* _TASK ITEM_: Print the data below exactly, but only the lines from the one containing "orange bowl [639,478,726,545]" down to the one containing "camera: 90 degrees left, 5 degrees up", inclusive.

=== Section Start ===

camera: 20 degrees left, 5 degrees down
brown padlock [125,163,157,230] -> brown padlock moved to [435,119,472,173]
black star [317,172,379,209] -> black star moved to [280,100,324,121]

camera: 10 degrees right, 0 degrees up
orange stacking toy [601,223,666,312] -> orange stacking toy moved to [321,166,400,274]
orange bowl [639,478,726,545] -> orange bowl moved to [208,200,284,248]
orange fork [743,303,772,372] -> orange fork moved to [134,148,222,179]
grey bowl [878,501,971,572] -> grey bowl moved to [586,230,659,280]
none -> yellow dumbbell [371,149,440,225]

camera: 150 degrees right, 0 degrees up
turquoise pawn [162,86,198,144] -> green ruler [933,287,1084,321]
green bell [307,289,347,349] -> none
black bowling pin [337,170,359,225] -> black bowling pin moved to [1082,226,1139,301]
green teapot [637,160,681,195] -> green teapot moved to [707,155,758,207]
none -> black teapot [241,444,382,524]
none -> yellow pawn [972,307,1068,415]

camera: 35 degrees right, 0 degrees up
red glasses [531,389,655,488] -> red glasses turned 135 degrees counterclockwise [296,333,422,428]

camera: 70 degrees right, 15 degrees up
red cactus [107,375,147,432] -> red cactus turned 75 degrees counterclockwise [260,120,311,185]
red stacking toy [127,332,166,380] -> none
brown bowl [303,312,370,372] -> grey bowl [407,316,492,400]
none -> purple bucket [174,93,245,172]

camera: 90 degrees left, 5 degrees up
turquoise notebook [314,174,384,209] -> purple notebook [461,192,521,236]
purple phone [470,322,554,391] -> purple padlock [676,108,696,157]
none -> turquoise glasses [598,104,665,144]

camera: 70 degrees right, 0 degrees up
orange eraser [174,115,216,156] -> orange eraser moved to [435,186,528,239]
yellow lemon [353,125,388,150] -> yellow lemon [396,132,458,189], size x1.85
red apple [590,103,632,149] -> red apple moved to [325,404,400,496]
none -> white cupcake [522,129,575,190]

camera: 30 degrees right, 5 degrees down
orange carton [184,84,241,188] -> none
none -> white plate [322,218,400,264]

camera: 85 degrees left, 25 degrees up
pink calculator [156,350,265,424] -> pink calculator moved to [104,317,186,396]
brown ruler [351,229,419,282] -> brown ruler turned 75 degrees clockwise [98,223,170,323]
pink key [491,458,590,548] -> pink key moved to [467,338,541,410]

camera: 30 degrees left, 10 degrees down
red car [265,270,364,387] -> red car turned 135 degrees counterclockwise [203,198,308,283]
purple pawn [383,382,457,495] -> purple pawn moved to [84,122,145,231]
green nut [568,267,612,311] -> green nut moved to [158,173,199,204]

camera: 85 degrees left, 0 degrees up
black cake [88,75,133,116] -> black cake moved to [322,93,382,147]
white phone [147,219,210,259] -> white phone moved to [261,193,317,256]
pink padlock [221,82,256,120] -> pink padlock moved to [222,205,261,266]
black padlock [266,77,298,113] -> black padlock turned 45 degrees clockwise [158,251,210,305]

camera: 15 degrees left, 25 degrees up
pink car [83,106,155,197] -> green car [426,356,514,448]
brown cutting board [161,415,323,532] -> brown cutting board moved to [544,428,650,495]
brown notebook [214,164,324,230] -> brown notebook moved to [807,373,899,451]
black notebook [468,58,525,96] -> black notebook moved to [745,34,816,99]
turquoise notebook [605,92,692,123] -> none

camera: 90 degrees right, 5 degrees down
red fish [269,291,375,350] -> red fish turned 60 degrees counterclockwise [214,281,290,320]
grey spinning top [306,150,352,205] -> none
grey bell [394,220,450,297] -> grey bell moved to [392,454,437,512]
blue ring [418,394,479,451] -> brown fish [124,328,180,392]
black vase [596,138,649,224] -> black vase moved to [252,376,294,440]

=== Section End ===

* _RESPONSE BELOW_:
orange bowl [639,478,726,545] -> orange bowl moved to [208,200,284,248]
orange fork [743,303,772,372] -> orange fork moved to [134,148,222,179]
grey bowl [878,501,971,572] -> grey bowl moved to [586,230,659,280]
none -> yellow dumbbell [371,149,440,225]

camera: 150 degrees right, 0 degrees up
turquoise pawn [162,86,198,144] -> green ruler [933,287,1084,321]
green bell [307,289,347,349] -> none
black bowling pin [337,170,359,225] -> black bowling pin moved to [1082,226,1139,301]
green teapot [637,160,681,195] -> green teapot moved to [707,155,758,207]
none -> black teapot [241,444,382,524]
none -> yellow pawn [972,307,1068,415]

camera: 35 degrees right, 0 degrees up
red glasses [531,389,655,488] -> red glasses turned 135 degrees counterclockwise [296,333,422,428]

camera: 70 degrees right, 15 degrees up
red cactus [107,375,147,432] -> red cactus turned 75 degrees counterclockwise [260,120,311,185]
red stacking toy [127,332,166,380] -> none
brown bowl [303,312,370,372] -> grey bowl [407,316,492,400]
none -> purple bucket [174,93,245,172]

camera: 90 degrees left, 5 degrees up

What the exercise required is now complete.